#### HOW TO COMPLETE THIS TASK
The records under this task must be duplicated exactly.

(Scene edit records)

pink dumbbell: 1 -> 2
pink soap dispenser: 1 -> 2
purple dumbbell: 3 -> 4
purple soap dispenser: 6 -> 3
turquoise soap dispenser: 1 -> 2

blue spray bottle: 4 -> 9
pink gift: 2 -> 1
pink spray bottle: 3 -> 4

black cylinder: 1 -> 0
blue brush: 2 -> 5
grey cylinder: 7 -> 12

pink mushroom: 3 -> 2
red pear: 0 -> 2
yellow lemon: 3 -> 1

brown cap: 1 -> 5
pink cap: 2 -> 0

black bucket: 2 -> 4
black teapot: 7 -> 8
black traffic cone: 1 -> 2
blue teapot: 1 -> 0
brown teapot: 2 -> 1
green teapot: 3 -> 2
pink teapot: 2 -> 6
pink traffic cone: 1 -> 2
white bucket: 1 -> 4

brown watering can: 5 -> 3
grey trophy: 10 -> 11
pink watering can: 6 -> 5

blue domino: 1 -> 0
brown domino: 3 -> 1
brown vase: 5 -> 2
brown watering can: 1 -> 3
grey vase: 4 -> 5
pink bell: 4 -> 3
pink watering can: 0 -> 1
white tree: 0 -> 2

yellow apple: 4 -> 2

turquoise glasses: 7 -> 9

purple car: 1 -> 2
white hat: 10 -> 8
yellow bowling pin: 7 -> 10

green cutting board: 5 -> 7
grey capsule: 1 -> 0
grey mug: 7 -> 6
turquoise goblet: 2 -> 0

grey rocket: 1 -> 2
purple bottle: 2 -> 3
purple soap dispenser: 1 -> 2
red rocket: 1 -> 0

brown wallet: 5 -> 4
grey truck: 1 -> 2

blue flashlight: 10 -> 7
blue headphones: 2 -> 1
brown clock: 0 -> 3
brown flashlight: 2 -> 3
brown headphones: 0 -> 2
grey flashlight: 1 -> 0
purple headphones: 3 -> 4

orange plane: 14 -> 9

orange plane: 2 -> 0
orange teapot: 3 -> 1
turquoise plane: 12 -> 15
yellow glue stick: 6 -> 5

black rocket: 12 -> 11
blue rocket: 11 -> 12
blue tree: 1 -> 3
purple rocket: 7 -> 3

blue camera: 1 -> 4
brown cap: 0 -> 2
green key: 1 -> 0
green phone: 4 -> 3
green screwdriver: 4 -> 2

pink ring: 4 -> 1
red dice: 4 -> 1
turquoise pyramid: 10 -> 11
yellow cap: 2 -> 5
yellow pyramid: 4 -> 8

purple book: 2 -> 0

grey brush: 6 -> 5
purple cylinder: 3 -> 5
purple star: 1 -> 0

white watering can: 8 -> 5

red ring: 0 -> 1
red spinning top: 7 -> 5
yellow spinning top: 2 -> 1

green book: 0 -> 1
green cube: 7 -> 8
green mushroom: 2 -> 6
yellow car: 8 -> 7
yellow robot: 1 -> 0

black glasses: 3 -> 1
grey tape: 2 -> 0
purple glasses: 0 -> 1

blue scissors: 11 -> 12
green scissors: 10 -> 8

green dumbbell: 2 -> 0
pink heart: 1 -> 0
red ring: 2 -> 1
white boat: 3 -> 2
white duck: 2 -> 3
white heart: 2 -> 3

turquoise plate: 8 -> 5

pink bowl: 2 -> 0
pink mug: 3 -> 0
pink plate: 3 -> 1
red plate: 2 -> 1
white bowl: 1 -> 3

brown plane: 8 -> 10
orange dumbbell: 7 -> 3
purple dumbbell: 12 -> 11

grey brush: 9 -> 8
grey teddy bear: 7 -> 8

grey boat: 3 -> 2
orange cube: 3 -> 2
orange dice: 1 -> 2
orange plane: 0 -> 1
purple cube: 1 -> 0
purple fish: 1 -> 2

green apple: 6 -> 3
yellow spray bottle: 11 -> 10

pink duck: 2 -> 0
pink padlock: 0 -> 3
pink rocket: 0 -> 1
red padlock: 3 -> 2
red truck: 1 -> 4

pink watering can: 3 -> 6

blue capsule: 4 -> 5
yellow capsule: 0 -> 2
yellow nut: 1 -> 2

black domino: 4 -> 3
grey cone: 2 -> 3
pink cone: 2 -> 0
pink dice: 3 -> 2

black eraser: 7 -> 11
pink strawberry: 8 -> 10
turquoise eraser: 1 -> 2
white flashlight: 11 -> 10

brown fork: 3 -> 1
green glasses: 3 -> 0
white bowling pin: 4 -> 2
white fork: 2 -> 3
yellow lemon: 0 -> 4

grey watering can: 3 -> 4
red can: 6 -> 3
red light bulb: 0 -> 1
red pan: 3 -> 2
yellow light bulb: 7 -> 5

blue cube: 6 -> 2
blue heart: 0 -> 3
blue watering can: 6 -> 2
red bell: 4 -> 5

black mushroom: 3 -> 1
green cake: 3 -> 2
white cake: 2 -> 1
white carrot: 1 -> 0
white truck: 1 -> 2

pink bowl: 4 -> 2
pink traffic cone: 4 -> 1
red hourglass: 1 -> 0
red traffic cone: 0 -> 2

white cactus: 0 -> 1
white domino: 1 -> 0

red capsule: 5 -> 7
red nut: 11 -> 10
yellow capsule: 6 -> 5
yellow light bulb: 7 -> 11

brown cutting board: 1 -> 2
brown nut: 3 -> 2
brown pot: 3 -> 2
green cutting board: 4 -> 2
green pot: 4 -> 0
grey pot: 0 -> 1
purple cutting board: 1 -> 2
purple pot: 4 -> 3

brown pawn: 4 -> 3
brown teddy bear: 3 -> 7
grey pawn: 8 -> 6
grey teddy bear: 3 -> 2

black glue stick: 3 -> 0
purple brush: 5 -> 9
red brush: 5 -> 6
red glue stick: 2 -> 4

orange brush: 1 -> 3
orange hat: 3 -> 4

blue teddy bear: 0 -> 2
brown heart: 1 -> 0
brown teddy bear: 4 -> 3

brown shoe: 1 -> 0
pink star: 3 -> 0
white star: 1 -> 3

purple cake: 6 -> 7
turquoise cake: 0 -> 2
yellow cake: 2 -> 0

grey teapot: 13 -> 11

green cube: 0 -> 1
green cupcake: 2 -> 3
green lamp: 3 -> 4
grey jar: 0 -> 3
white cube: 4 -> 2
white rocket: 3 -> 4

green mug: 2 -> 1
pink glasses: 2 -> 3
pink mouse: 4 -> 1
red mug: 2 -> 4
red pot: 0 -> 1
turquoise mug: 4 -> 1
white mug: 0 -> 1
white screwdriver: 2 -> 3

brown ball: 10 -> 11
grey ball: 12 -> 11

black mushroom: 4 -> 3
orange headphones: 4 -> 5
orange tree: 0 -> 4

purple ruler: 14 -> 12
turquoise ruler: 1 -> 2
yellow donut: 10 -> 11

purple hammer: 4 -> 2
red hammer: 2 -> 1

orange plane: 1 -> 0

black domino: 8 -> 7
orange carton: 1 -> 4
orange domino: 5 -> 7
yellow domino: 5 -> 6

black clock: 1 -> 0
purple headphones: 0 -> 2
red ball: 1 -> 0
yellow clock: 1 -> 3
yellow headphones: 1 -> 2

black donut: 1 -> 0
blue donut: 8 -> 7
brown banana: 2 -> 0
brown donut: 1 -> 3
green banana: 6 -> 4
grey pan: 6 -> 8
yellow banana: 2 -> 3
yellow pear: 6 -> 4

#### ANSWER TO THE EXERCISE
pink dumbbell: 1 -> 2
pink soap dispenser: 1 -> 2
purple dumbbell: 3 -> 4
purple soap dispenser: 6 -> 3
turquoise soap dispenser: 1 -> 2

blue spray bottle: 4 -> 9
pink gift: 2 -> 1
pink spray bottle: 3 -> 4

black cylinder: 1 -> 0
blue brush: 2 -> 5
grey cylinder: 7 -> 12

pink mushroom: 3 -> 2
red pear: 0 -> 2
yellow lemon: 3 -> 1

brown cap: 1 -> 5
pink cap: 2 -> 0

black bucket: 2 -> 4
black teapot: 7 -> 8
black traffic cone: 1 -> 2
blue teapot: 1 -> 0
brown teapot: 2 -> 1
green teapot: 3 -> 2
pink teapot: 2 -> 6
pink traffic cone: 1 -> 2
white bucket: 1 -> 4

brown watering can: 5 -> 3
grey trophy: 10 -> 11
pink watering can: 6 -> 5

blue domino: 1 -> 0
brown domino: 3 -> 1
brown vase: 5 -> 2
brown watering can: 1 -> 3
grey vase: 4 -> 5
pink bell: 4 -> 3
pink watering can: 0 -> 1
white tree: 0 -> 2

yellow apple: 4 -> 2

turquoise glasses: 7 -> 9

purple car: 1 -> 2
white hat: 10 -> 8
yellow bowling pin: 7 -> 10

green cutting board: 5 -> 7
grey capsule: 1 -> 0
grey mug: 7 -> 6
turquoise goblet: 2 -> 0

grey rocket: 1 -> 2
purple bottle: 2 -> 3
purple soap dispenser: 1 -> 2
red rocket: 1 -> 0

brown wallet: 5 -> 4
grey truck: 1 -> 2

blue flashlight: 10 -> 7
blue headphones: 2 -> 1
brown clock: 0 -> 3
brown flashlight: 2 -> 3
brown headphones: 0 -> 2
grey flashlight: 1 -> 0
purple headphones: 3 -> 4

orange plane: 14 -> 9

orange plane: 2 -> 0
orange teapot: 3 -> 1
turquoise plane: 12 -> 15
yellow glue stick: 6 -> 5

black rocket: 12 -> 11
blue rocket: 11 -> 12
blue tree: 1 -> 3
purple rocket: 7 -> 3

blue camera: 1 -> 4
brown cap: 0 -> 2
green key: 1 -> 0
green phone: 4 -> 3
green screwdriver: 4 -> 2

pink ring: 4 -> 1
red dice: 4 -> 1
turquoise pyramid: 10 -> 11
yellow cap: 2 -> 5
yellow pyramid: 4 -> 8

purple book: 2 -> 0

grey brush: 6 -> 5
purple cylinder: 3 -> 5
purple star: 1 -> 0

white watering can: 8 -> 5

red ring: 0 -> 1
red spinning top: 7 -> 5
yellow spinning top: 2 -> 1

green book: 0 -> 1
green cube: 7 -> 8
green mushroom: 2 -> 6
yellow car: 8 -> 7
yellow robot: 1 -> 0

black glasses: 3 -> 1
grey tape: 2 -> 0
purple glasses: 0 -> 1

blue scissors: 11 -> 12
green scissors: 10 -> 8

green dumbbell: 2 -> 0
pink heart: 1 -> 0
red ring: 2 -> 1
white boat: 3 -> 2
white duck: 2 -> 3
white heart: 2 -> 3

turquoise plate: 8 -> 5

pink bowl: 2 -> 0
pink mug: 3 -> 0
pink plate: 3 -> 1
red plate: 2 -> 1
white bowl: 1 -> 3

brown plane: 8 -> 10
orange dumbbell: 7 -> 3
purple dumbbell: 12 -> 11

grey brush: 9 -> 8
grey teddy bear: 7 -> 8

grey boat: 3 -> 2
orange cube: 3 -> 2
orange dice: 1 -> 2
orange plane: 0 -> 1
purple cube: 1 -> 0
purple fish: 1 -> 2

green apple: 6 -> 3
yellow spray bottle: 11 -> 10

pink duck: 2 -> 0
pink padlock: 0 -> 3
pink rocket: 0 -> 1
red padlock: 3 -> 2
red truck: 1 -> 4

pink watering can: 3 -> 6

blue capsule: 4 -> 5
yellow capsule: 0 -> 2
yellow nut: 1 -> 2

black domino: 4 -> 3
grey cone: 2 -> 3
pink cone: 2 -> 0
pink dice: 3 -> 2

black eraser: 7 -> 11
pink strawberry: 8 -> 10
turquoise eraser: 1 -> 2
white flashlight: 11 -> 10

brown fork: 3 -> 1
green glasses: 3 -> 0
white bowling pin: 4 -> 2
white fork: 2 -> 3
yellow lemon: 0 -> 4

grey watering can: 3 -> 4
red can: 6 -> 3
red light bulb: 0 -> 1
red pan: 3 -> 2
yellow light bulb: 7 -> 5

blue cube: 6 -> 2
blue heart: 0 -> 3
blue watering can: 6 -> 2
red bell: 4 -> 5

black mushroom: 3 -> 1
green cake: 3 -> 2
white cake: 2 -> 1
white carrot: 1 -> 0
white truck: 1 -> 2

pink bowl: 4 -> 2
pink traffic cone: 4 -> 1
red hourglass: 1 -> 0
red traffic cone: 0 -> 2

white cactus: 0 -> 1
white domino: 1 -> 0

red capsule: 5 -> 7
red nut: 11 -> 10
yellow capsule: 6 -> 5
yellow light bulb: 7 -> 11

brown cutting board: 1 -> 2
brown nut: 3 -> 2
brown pot: 3 -> 2
green cutting board: 4 -> 2
green pot: 4 -> 0
grey pot: 0 -> 1
purple cutting board: 1 -> 2
purple pot: 4 -> 3

brown pawn: 4 -> 3
brown teddy bear: 3 -> 7
grey pawn: 8 -> 6
grey teddy bear: 3 -> 2

black glue stick: 3 -> 0
purple brush: 5 -> 9
red brush: 5 -> 6
red glue stick: 2 -> 4

orange brush: 1 -> 3
orange hat: 3 -> 4

blue teddy bear: 0 -> 2
brown heart: 1 -> 0
brown teddy bear: 4 -> 3

brown shoe: 1 -> 0
pink star: 3 -> 0
white star: 1 -> 3

purple cake: 6 -> 7
turquoise cake: 0 -> 2
yellow cake: 2 -> 0

grey teapot: 13 -> 11

green cube: 0 -> 1
green cupcake: 2 -> 3
green lamp: 3 -> 4
grey jar: 0 -> 3
white cube: 4 -> 2
white rocket: 3 -> 4

green mug: 2 -> 1
pink glasses: 2 -> 3
pink mouse: 4 -> 1
red mug: 2 -> 4
red pot: 0 -> 1
turquoise mug: 4 -> 1
white mug: 0 -> 1
white screwdriver: 2 -> 3

brown ball: 10 -> 11
grey ball: 12 -> 11

black mushroom: 4 -> 3
orange headphones: 4 -> 5
orange tree: 0 -> 4

purple ruler: 14 -> 12
turquoise ruler: 1 -> 2
yellow donut: 10 -> 11

purple hammer: 4 -> 2
red hammer: 2 -> 1

orange plane: 1 -> 0

black domino: 8 -> 7
orange carton: 1 -> 4
orange domino: 5 -> 7
yellow domino: 5 -> 6

black clock: 1 -> 0
purple headphones: 0 -> 2
red ball: 1 -> 0
yellow clock: 1 -> 3
yellow headphones: 1 -> 2

black donut: 1 -> 0
blue donut: 8 -> 7
brown banana: 2 -> 0
brown donut: 1 -> 3
green banana: 6 -> 4
grey pan: 6 -> 8
yellow banana: 2 -> 3
yellow pear: 6 -> 4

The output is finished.